_WHAT THE TASK ASKS_. What is needed here is an exact copy of all the entries below.

_RECORDS FOR THIS TASK_.

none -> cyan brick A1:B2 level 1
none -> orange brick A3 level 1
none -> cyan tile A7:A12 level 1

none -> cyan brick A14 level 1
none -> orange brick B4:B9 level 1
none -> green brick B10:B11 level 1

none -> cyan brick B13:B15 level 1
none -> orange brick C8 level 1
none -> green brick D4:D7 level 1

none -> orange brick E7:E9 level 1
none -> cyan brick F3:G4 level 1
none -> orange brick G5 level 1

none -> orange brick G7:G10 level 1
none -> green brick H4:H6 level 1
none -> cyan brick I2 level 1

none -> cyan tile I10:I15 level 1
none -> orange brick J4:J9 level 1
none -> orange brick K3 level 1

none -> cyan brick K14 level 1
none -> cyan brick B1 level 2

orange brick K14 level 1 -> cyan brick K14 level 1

_SOLUTION TO THIS PROBLEM_.
none -> cyan brick A1:B2 level 1
none -> orange brick A3 level 1
none -> cyan tile A7:A12 level 1

none -> cyan brick A14 level 1
none -> orange brick B4:B9 level 1
none -> green brick B10:B11 level 1

none -> cyan brick B13:B15 level 1
none -> orange brick C8 level 1
none -> green brick D4:D7 level 1

none -> orange brick E7:E9 level 1
none -> cyan brick F3:G4 level 1
none -> orange brick G5 level 1

none -> orange brick G7:G10 level 1
none -> green brick H4:H6 level 1
none -> cyan brick I2 level 1

none -> cyan tile I10:I15 level 1
none -> orange brick J4:J9 level 1
none -> orange brick K3 level 1

none -> cyan brick K14 level 1
none -> cyan brick B1 level 2

orange brick K14 level 1 -> cyan brick K14 level 1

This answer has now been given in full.